## Goal of the exercise
When a line below contains the string "diode", show that line.

## Data supplied
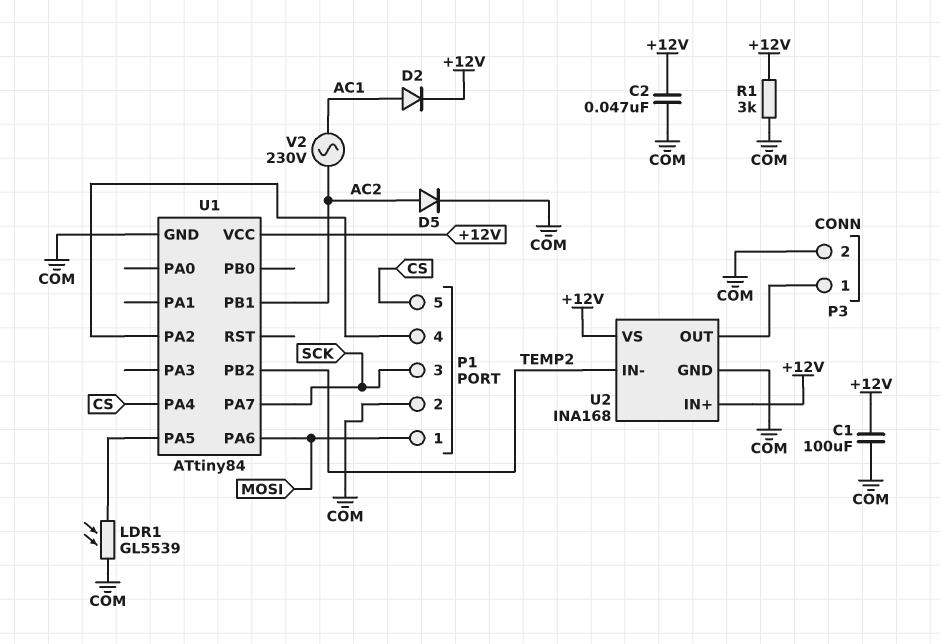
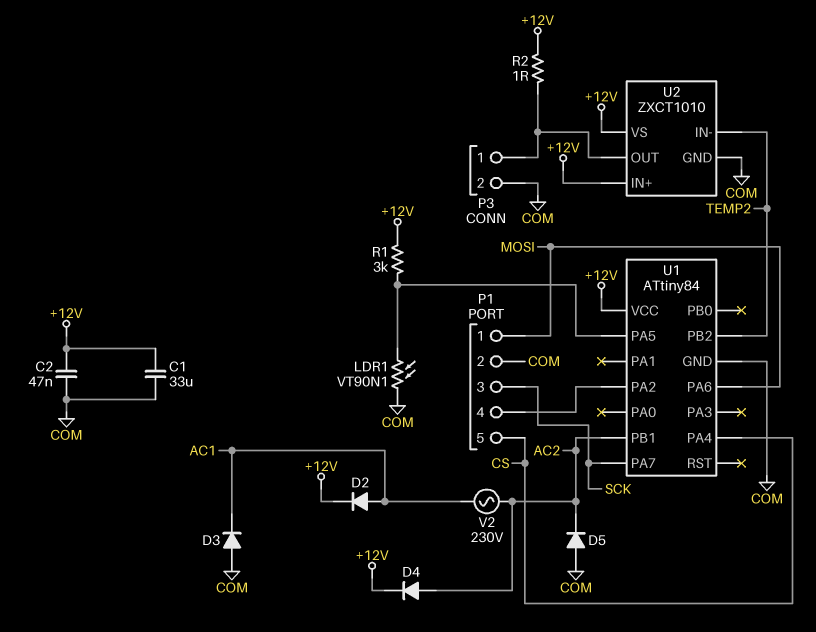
C1: 100uF (+12V, COM) -> 33uF (+12V, COM)
D3: none -> diode (A COM, K AC1)
D4: none -> diode (A AC2, K +12V)
D5: diode (A AC2, K COM) -> diode (A COM, K AC2)
LDR1: GL5539 (COM, U1/PA5) -> VT90N1 (COM, U1/PA5)
R1: 3k (+12V, COM) -> 3k (+12V, U1/PA5)
R2: none -> 1 (+12V, P3/1)
U2: INA168 -> ZXCT1010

## Exercise answer
D3: none -> diode (A COM, K AC1)
D4: none -> diode (A AC2, K +12V)
D5: diode (A AC2, K COM) -> diode (A COM, K AC2)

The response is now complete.